- [Exercise description]: Reproduce the records verbatim, from their first line through the line that contains "59: (347, 585)", including both of those lines. Omit the pictures from your answer.

--- BEGIN Extracted material ---

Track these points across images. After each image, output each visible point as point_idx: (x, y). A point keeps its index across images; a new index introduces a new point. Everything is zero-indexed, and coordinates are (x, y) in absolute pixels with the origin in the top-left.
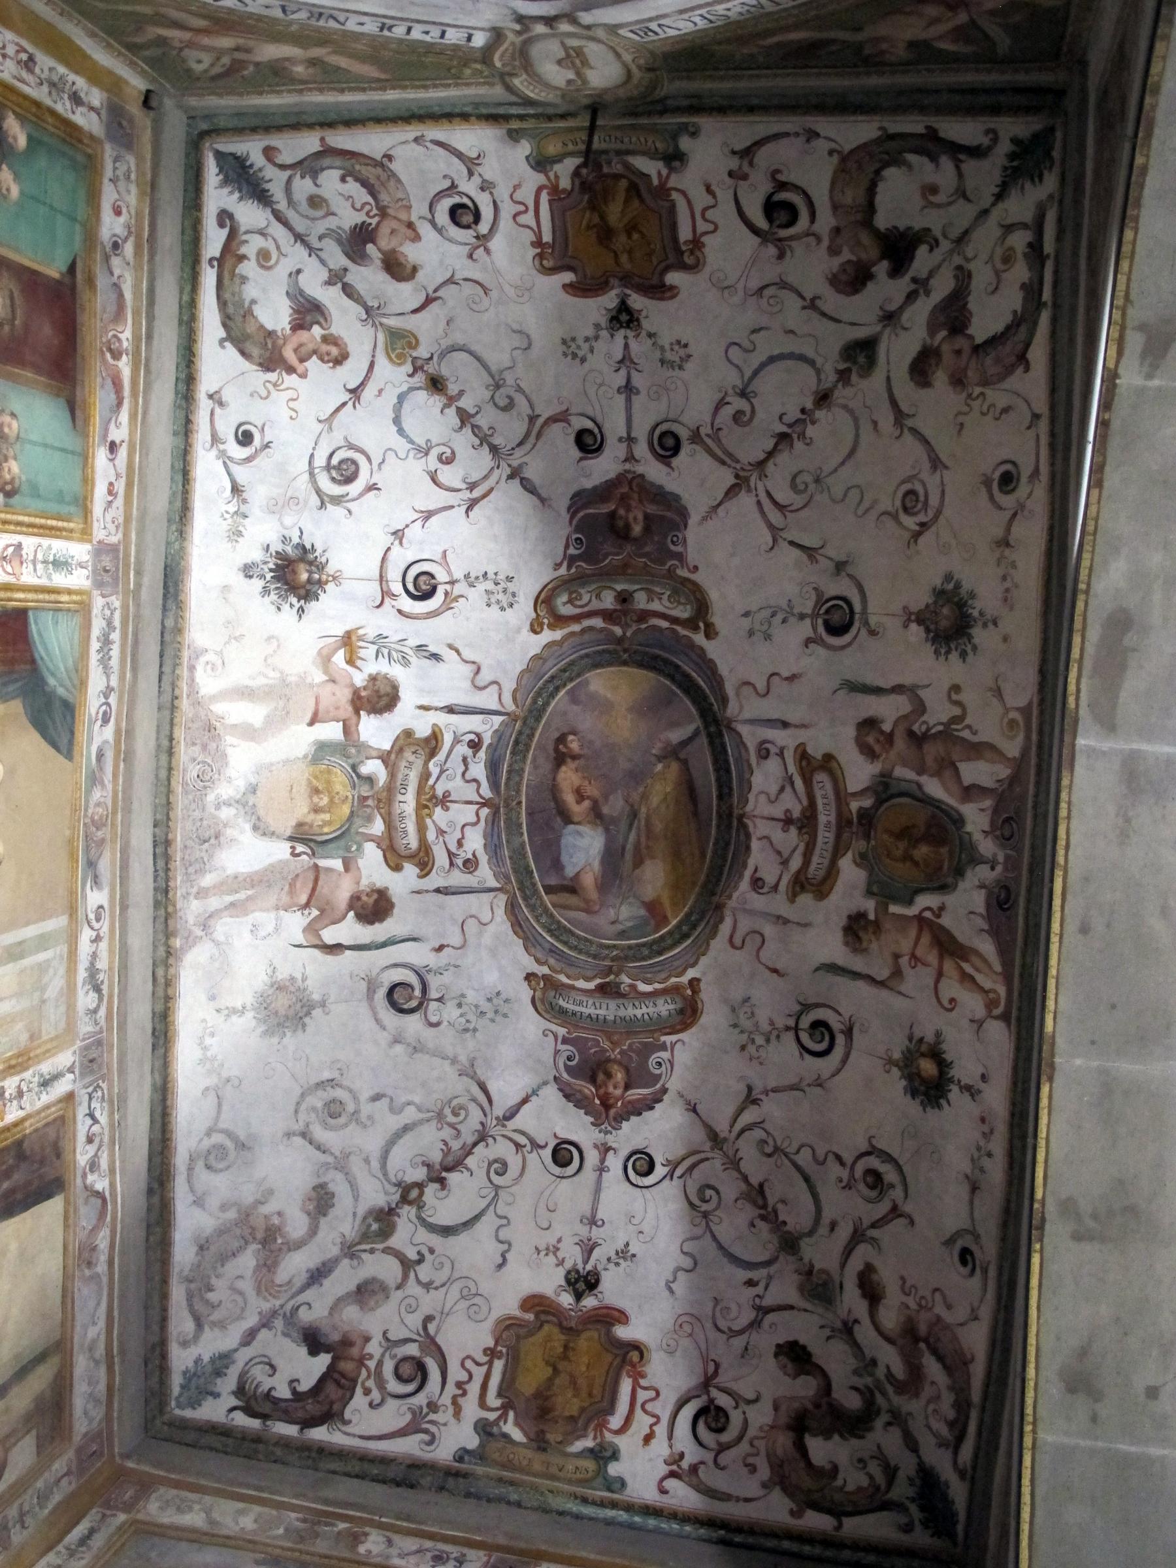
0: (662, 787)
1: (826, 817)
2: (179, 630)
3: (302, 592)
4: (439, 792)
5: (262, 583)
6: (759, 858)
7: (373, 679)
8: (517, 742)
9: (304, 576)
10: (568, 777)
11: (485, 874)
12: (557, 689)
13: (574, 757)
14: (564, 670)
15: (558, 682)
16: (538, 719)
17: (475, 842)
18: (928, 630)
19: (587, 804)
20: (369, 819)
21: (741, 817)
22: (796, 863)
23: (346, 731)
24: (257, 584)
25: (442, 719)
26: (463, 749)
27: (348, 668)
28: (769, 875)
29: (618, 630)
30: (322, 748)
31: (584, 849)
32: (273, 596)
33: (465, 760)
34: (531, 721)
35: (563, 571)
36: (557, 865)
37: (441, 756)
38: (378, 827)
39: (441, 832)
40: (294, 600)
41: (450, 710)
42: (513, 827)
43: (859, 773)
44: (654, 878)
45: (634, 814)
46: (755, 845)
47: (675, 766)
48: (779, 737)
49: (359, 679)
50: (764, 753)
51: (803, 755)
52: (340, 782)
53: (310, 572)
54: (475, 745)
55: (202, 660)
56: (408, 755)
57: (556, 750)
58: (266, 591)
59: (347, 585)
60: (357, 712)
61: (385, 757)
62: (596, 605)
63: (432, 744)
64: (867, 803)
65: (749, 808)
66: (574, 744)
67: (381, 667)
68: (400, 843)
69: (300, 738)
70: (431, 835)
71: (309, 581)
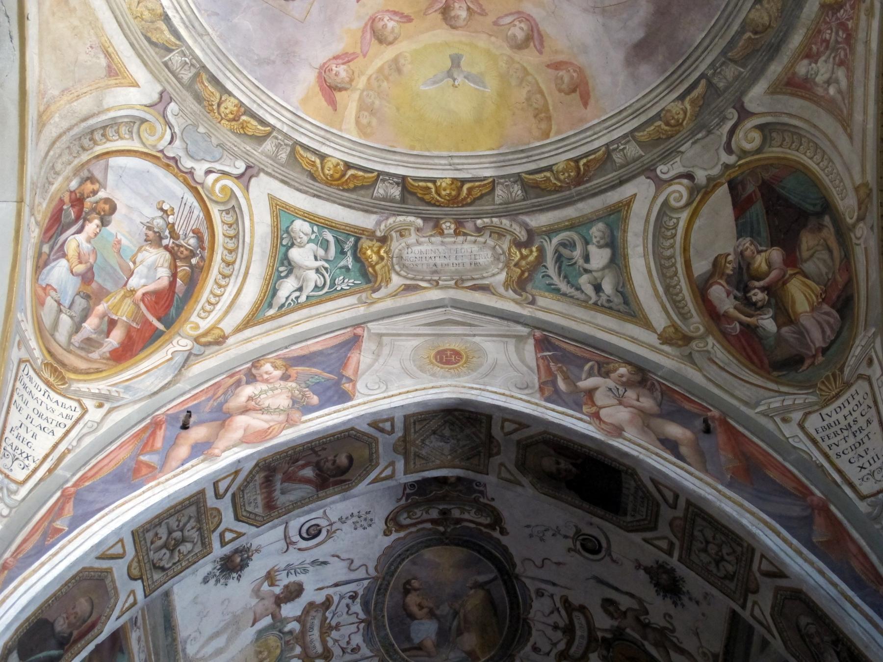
0: (474, 601)
1: (581, 632)
2: (174, 640)
3: (239, 568)
4: (333, 623)
5: (215, 579)
6: (535, 637)
7: (286, 587)
8: (379, 589)
9: (238, 560)
10: (412, 600)
11: (365, 651)
12: (403, 560)
13: (416, 590)
14: (407, 550)
15: (402, 557)
16: (392, 576)
17: (357, 640)
18: (651, 578)
19: (425, 610)
20: (293, 649)
21: (525, 620)
22: (562, 646)
23: (274, 617)
24: (212, 581)
25: (330, 591)
26: (347, 601)
27: (271, 588)
28: (545, 647)
29: (441, 529)
30: (260, 633)
31: (425, 630)
32: (222, 581)
33: (348, 606)
34: (388, 578)
35: (403, 502)
36: (409, 639)
37: (333, 608)
38: (298, 650)
39: (336, 641)
40: (235, 575)
41: (336, 585)
42: (380, 627)
43: (603, 622)
44: (470, 641)
45: (456, 614)
46: (534, 632)
47: (481, 593)
48: (551, 589)
49: (277, 590)
50: (540, 593)
51: (566, 601)
52: (273, 640)
53: (241, 556)
54: (353, 598)
55: (189, 641)
56: (313, 613)
57: (405, 588)
58: (218, 581)
59: (264, 551)
60: (279, 606)
61: (298, 619)
62: (425, 516)
63: (328, 603)
64: (609, 636)
65: (531, 616)
66: (415, 584)
67: (293, 578)
68: (312, 653)
69: (249, 634)
70: (330, 643)
71: (242, 560)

--- END Extracted material ---

- [Result]:
Track these points across images. After each image, output each visible point as point_idx: (x, y). A point keeps its index across images; a new index introduces a new point. Everything is zero-indexed, and coordinates are (x, y) in absolute pixels with the origin in the top-left.
0: (662, 787)
1: (826, 817)
2: (179, 630)
3: (302, 592)
4: (439, 792)
5: (262, 583)
6: (759, 858)
7: (373, 679)
8: (517, 742)
9: (304, 576)
10: (568, 777)
11: (485, 874)
12: (557, 689)
13: (574, 757)
14: (564, 670)
15: (558, 682)
16: (538, 719)
17: (475, 842)
18: (928, 630)
19: (587, 804)
20: (369, 819)
21: (741, 817)
22: (796, 863)
23: (346, 731)
24: (257, 584)
25: (442, 719)
26: (463, 749)
27: (348, 668)
28: (769, 875)
29: (618, 630)
30: (322, 748)
31: (584, 849)
32: (273, 596)
33: (465, 760)
34: (531, 721)
35: (563, 571)
36: (557, 865)
37: (441, 756)
38: (378, 827)
39: (441, 832)
40: (294, 600)
41: (450, 710)
42: (513, 827)
43: (859, 773)
44: (654, 878)
45: (634, 814)
46: (755, 845)
47: (675, 766)
48: (779, 737)
49: (359, 679)
50: (764, 753)
51: (803, 755)
52: (340, 782)
53: (310, 572)
54: (475, 745)
55: (202, 660)
56: (408, 755)
57: (556, 750)
58: (266, 591)
59: (347, 585)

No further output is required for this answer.